[[ DATA UNDER STUDY open ]]
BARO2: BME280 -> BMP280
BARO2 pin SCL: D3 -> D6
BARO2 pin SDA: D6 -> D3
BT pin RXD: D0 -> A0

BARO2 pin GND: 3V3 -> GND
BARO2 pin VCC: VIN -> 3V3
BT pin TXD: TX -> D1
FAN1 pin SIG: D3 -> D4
[[ DATA UNDER STUDY closed ]]
Take the entries above and transcribe them exactly.

BARO2: BME280 -> BMP280
BARO2 pin SCL: D3 -> D6
BARO2 pin SDA: D6 -> D3
BT pin RXD: D0 -> A0

BARO2 pin GND: 3V3 -> GND
BARO2 pin VCC: VIN -> 3V3
BT pin TXD: TX -> D1
FAN1 pin SIG: D3 -> D4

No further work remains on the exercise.